Materials provided: Begin
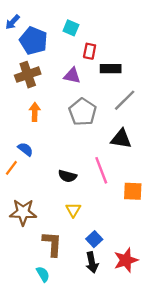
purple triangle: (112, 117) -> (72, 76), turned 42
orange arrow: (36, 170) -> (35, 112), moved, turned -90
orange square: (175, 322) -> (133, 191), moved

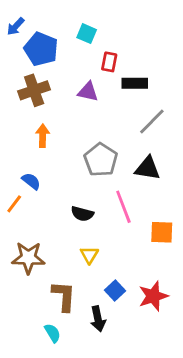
gray pentagon: (83, 112) -> (101, 160), moved
red star: (126, 260) -> (153, 296), moved
black arrow: (92, 262) -> (98, 319), moved

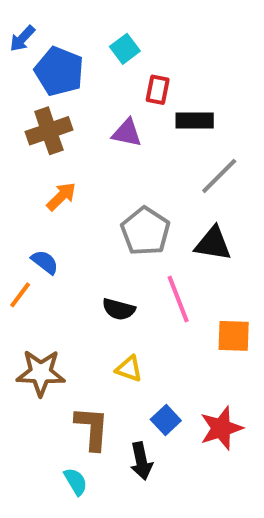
cyan square: (87, 34) -> (125, 49), turned 30
orange arrow: (43, 136) -> (61, 196), turned 45
yellow triangle: (89, 255) -> (129, 369), turned -42

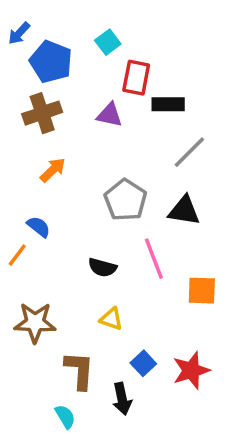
red rectangle: (158, 90) -> (136, 78), size x1.4

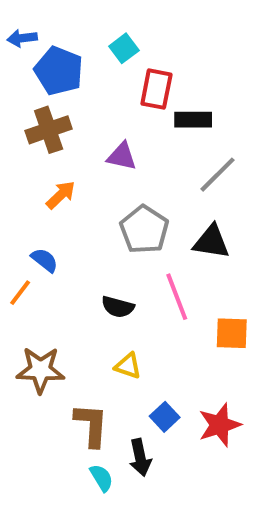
blue arrow: (19, 33) -> (22, 38), turned 40
purple triangle: (110, 115) -> (122, 156), moved
cyan semicircle: (65, 417) -> (101, 478), moved

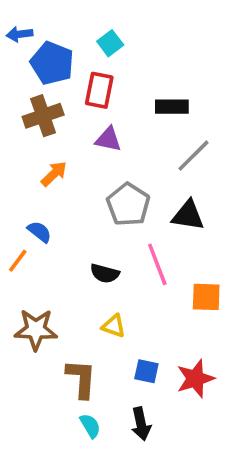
red rectangle: (156, 89) -> (99, 90), moved
blue square: (165, 417) -> (146, 371), turned -35
black arrow: (140, 457) -> (141, 424), moved

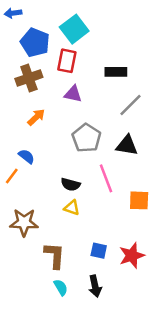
blue arrow: (20, 34) -> (13, 13), moved
cyan square: (110, 43) -> (74, 29), size x1.6
yellow triangle: (114, 326) -> (72, 208), moved

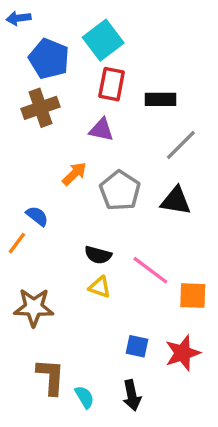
red rectangle: (67, 61) -> (112, 84), moved
orange arrow: (36, 117) -> (74, 174), moved
pink line: (106, 178) -> (150, 270), moved, turned -32
orange square: (139, 200) -> (193, 296), moved
brown L-shape: (55, 255) -> (51, 377), moved

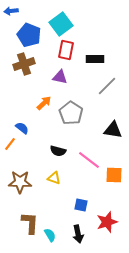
black triangle: (176, 201) -> (113, 130), moved
yellow triangle: (100, 287) -> (54, 178), moved
red star: (183, 353) -> (107, 222), moved

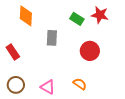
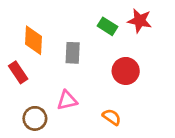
orange diamond: (26, 16) -> (34, 40), moved
brown circle: (16, 85) -> (35, 118), moved
pink triangle: (48, 87) -> (67, 100), moved, turned -42

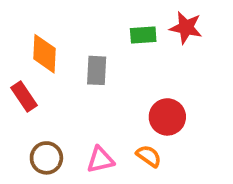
green rectangle: (108, 26) -> (143, 35), turned -36
red circle: (126, 71) -> (167, 117), moved
pink triangle: (67, 100) -> (100, 160), moved

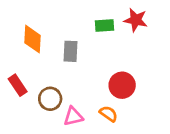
red rectangle: (24, 96) -> (18, 85), moved
brown circle: (46, 158) -> (50, 99), moved

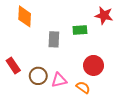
green rectangle: (104, 25) -> (80, 30), moved
orange diamond: (33, 39) -> (25, 16), moved
pink triangle: (73, 116) -> (59, 80), moved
Materials provided: End
Copy each line from the entries above that has the word "size" in it.

Worked solution:
red rectangle: (158, 90) -> (136, 78), size x1.4
cyan square: (110, 43) -> (74, 29), size x1.6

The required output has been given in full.